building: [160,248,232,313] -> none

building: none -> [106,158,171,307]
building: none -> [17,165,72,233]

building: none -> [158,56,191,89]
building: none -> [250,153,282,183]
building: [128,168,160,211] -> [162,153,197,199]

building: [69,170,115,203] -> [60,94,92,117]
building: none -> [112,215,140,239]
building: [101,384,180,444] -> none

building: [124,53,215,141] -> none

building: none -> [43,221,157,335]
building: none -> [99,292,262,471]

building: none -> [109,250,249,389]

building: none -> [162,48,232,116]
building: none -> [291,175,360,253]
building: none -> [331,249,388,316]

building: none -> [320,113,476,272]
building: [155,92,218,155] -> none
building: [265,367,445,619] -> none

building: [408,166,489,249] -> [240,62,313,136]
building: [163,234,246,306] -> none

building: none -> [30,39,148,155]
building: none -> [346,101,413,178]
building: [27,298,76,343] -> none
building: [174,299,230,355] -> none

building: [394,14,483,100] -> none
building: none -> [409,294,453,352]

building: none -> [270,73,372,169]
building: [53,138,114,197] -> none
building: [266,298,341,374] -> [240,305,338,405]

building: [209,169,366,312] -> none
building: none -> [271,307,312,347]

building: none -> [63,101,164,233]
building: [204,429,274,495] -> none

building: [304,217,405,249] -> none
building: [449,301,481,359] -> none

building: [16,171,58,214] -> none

-------------------------

*TASK BRIEF:* Repeat every record above. Each one must match exactly.

*ANSWER TO THE EXERCISE:*
building: [160,248,232,313] -> none

building: none -> [106,158,171,307]
building: none -> [17,165,72,233]

building: none -> [158,56,191,89]
building: none -> [250,153,282,183]
building: [128,168,160,211] -> [162,153,197,199]

building: [69,170,115,203] -> [60,94,92,117]
building: none -> [112,215,140,239]
building: [101,384,180,444] -> none

building: [124,53,215,141] -> none

building: none -> [43,221,157,335]
building: none -> [99,292,262,471]

building: none -> [109,250,249,389]

building: none -> [162,48,232,116]
building: none -> [291,175,360,253]
building: none -> [331,249,388,316]

building: none -> [320,113,476,272]
building: [155,92,218,155] -> none
building: [265,367,445,619] -> none

building: [408,166,489,249] -> [240,62,313,136]
building: [163,234,246,306] -> none

building: none -> [30,39,148,155]
building: none -> [346,101,413,178]
building: [27,298,76,343] -> none
building: [174,299,230,355] -> none

building: [394,14,483,100] -> none
building: none -> [409,294,453,352]

building: none -> [270,73,372,169]
building: [53,138,114,197] -> none
building: [266,298,341,374] -> [240,305,338,405]

building: [209,169,366,312] -> none
building: none -> [271,307,312,347]

building: none -> [63,101,164,233]
building: [204,429,274,495] -> none

building: [304,217,405,249] -> none
building: [449,301,481,359] -> none

building: [16,171,58,214] -> none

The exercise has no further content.